> [Problem requirements]: The answer must be an exact copy of all the data below.

> [Extracted data]:
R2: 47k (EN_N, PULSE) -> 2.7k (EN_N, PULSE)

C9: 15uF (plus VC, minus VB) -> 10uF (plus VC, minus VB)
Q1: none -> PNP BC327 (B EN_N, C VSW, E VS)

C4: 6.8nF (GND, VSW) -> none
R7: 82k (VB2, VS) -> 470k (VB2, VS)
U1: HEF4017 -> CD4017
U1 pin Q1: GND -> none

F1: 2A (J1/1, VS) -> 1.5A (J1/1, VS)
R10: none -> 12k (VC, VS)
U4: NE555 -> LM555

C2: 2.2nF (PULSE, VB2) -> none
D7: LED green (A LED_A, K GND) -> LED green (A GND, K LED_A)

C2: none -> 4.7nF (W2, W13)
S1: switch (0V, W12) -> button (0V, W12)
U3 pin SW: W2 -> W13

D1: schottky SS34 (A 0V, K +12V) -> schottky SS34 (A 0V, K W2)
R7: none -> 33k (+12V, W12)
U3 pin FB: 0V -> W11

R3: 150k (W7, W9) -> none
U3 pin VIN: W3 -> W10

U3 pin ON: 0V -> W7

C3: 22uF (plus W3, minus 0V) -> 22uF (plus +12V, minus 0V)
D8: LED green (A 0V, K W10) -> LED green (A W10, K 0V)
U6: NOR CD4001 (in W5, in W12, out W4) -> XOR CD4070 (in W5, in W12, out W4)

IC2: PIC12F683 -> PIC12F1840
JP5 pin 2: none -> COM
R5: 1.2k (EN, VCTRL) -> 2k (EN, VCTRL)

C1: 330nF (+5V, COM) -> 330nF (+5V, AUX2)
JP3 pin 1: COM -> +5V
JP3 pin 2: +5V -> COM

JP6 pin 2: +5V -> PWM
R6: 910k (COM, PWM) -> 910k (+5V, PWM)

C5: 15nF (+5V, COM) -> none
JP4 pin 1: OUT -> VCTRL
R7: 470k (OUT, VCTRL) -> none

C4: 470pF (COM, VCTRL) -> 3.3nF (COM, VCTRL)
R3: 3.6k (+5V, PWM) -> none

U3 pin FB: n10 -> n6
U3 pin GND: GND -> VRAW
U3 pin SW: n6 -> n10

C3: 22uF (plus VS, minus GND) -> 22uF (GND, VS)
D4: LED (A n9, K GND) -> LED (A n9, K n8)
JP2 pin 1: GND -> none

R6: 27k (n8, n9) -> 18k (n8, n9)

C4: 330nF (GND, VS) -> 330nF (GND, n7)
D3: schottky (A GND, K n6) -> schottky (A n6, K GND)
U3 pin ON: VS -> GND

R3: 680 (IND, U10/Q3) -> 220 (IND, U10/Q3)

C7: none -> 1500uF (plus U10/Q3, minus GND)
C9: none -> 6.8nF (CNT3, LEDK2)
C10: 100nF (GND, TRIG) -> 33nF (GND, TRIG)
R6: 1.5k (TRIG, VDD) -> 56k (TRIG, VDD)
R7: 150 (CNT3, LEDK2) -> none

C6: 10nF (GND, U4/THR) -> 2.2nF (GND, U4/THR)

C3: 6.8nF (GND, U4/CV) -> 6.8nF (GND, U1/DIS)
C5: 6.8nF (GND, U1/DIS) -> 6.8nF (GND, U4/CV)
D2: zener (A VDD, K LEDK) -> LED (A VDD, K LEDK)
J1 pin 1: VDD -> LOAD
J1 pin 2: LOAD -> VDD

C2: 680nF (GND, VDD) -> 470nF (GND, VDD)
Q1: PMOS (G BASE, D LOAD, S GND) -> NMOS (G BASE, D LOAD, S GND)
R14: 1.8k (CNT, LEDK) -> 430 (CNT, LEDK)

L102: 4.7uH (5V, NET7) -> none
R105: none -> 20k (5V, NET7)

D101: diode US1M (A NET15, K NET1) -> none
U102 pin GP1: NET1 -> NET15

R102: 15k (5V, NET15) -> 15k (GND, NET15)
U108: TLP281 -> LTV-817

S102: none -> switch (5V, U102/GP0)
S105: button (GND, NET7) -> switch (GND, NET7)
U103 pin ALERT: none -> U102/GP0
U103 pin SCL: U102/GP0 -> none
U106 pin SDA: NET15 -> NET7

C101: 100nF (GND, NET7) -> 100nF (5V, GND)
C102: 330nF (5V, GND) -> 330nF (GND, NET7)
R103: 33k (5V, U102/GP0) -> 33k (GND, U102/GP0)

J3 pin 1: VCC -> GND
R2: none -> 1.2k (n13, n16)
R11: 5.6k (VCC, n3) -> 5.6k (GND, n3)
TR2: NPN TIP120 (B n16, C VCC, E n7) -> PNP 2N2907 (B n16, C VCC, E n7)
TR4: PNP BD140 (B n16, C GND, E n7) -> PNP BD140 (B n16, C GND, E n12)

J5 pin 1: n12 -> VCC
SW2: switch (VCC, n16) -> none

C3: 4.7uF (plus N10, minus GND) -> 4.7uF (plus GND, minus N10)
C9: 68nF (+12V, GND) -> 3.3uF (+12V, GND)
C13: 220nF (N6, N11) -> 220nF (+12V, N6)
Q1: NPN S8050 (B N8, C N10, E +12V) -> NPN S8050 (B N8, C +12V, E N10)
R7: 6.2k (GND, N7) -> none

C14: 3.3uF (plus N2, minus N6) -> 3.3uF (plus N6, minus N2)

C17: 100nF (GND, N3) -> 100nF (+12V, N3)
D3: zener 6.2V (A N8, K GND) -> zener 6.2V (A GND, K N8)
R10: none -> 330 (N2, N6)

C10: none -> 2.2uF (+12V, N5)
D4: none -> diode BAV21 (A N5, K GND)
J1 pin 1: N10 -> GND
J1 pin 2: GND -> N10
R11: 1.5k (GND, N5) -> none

> [Expected answer]:
R2: 47k (EN_N, PULSE) -> 2.7k (EN_N, PULSE)

C9: 15uF (plus VC, minus VB) -> 10uF (plus VC, minus VB)
Q1: none -> PNP BC327 (B EN_N, C VSW, E VS)

C4: 6.8nF (GND, VSW) -> none
R7: 82k (VB2, VS) -> 470k (VB2, VS)
U1: HEF4017 -> CD4017
U1 pin Q1: GND -> none

F1: 2A (J1/1, VS) -> 1.5A (J1/1, VS)
R10: none -> 12k (VC, VS)
U4: NE555 -> LM555

C2: 2.2nF (PULSE, VB2) -> none
D7: LED green (A LED_A, K GND) -> LED green (A GND, K LED_A)

C2: none -> 4.7nF (W2, W13)
S1: switch (0V, W12) -> button (0V, W12)
U3 pin SW: W2 -> W13

D1: schottky SS34 (A 0V, K +12V) -> schottky SS34 (A 0V, K W2)
R7: none -> 33k (+12V, W12)
U3 pin FB: 0V -> W11

R3: 150k (W7, W9) -> none
U3 pin VIN: W3 -> W10

U3 pin ON: 0V -> W7

C3: 22uF (plus W3, minus 0V) -> 22uF (plus +12V, minus 0V)
D8: LED green (A 0V, K W10) -> LED green (A W10, K 0V)
U6: NOR CD4001 (in W5, in W12, out W4) -> XOR CD4070 (in W5, in W12, out W4)

IC2: PIC12F683 -> PIC12F1840
JP5 pin 2: none -> COM
R5: 1.2k (EN, VCTRL) -> 2k (EN, VCTRL)

C1: 330nF (+5V, COM) -> 330nF (+5V, AUX2)
JP3 pin 1: COM -> +5V
JP3 pin 2: +5V -> COM

JP6 pin 2: +5V -> PWM
R6: 910k (COM, PWM) -> 910k (+5V, PWM)

C5: 15nF (+5V, COM) -> none
JP4 pin 1: OUT -> VCTRL
R7: 470k (OUT, VCTRL) -> none

C4: 470pF (COM, VCTRL) -> 3.3nF (COM, VCTRL)
R3: 3.6k (+5V, PWM) -> none

U3 pin FB: n10 -> n6
U3 pin GND: GND -> VRAW
U3 pin SW: n6 -> n10

C3: 22uF (plus VS, minus GND) -> 22uF (GND, VS)
D4: LED (A n9, K GND) -> LED (A n9, K n8)
JP2 pin 1: GND -> none

R6: 27k (n8, n9) -> 18k (n8, n9)

C4: 330nF (GND, VS) -> 330nF (GND, n7)
D3: schottky (A GND, K n6) -> schottky (A n6, K GND)
U3 pin ON: VS -> GND

R3: 680 (IND, U10/Q3) -> 220 (IND, U10/Q3)

C7: none -> 1500uF (plus U10/Q3, minus GND)
C9: none -> 6.8nF (CNT3, LEDK2)
C10: 100nF (GND, TRIG) -> 33nF (GND, TRIG)
R6: 1.5k (TRIG, VDD) -> 56k (TRIG, VDD)
R7: 150 (CNT3, LEDK2) -> none

C6: 10nF (GND, U4/THR) -> 2.2nF (GND, U4/THR)

C3: 6.8nF (GND, U4/CV) -> 6.8nF (GND, U1/DIS)
C5: 6.8nF (GND, U1/DIS) -> 6.8nF (GND, U4/CV)
D2: zener (A VDD, K LEDK) -> LED (A VDD, K LEDK)
J1 pin 1: VDD -> LOAD
J1 pin 2: LOAD -> VDD

C2: 680nF (GND, VDD) -> 470nF (GND, VDD)
Q1: PMOS (G BASE, D LOAD, S GND) -> NMOS (G BASE, D LOAD, S GND)
R14: 1.8k (CNT, LEDK) -> 430 (CNT, LEDK)

L102: 4.7uH (5V, NET7) -> none
R105: none -> 20k (5V, NET7)

D101: diode US1M (A NET15, K NET1) -> none
U102 pin GP1: NET1 -> NET15

R102: 15k (5V, NET15) -> 15k (GND, NET15)
U108: TLP281 -> LTV-817

S102: none -> switch (5V, U102/GP0)
S105: button (GND, NET7) -> switch (GND, NET7)
U103 pin ALERT: none -> U102/GP0
U103 pin SCL: U102/GP0 -> none
U106 pin SDA: NET15 -> NET7

C101: 100nF (GND, NET7) -> 100nF (5V, GND)
C102: 330nF (5V, GND) -> 330nF (GND, NET7)
R103: 33k (5V, U102/GP0) -> 33k (GND, U102/GP0)

J3 pin 1: VCC -> GND
R2: none -> 1.2k (n13, n16)
R11: 5.6k (VCC, n3) -> 5.6k (GND, n3)
TR2: NPN TIP120 (B n16, C VCC, E n7) -> PNP 2N2907 (B n16, C VCC, E n7)
TR4: PNP BD140 (B n16, C GND, E n7) -> PNP BD140 (B n16, C GND, E n12)

J5 pin 1: n12 -> VCC
SW2: switch (VCC, n16) -> none

C3: 4.7uF (plus N10, minus GND) -> 4.7uF (plus GND, minus N10)
C9: 68nF (+12V, GND) -> 3.3uF (+12V, GND)
C13: 220nF (N6, N11) -> 220nF (+12V, N6)
Q1: NPN S8050 (B N8, C N10, E +12V) -> NPN S8050 (B N8, C +12V, E N10)
R7: 6.2k (GND, N7) -> none

C14: 3.3uF (plus N2, minus N6) -> 3.3uF (plus N6, minus N2)

C17: 100nF (GND, N3) -> 100nF (+12V, N3)
D3: zener 6.2V (A N8, K GND) -> zener 6.2V (A GND, K N8)
R10: none -> 330 (N2, N6)

C10: none -> 2.2uF (+12V, N5)
D4: none -> diode BAV21 (A N5, K GND)
J1 pin 1: N10 -> GND
J1 pin 2: GND -> N10
R11: 1.5k (GND, N5) -> none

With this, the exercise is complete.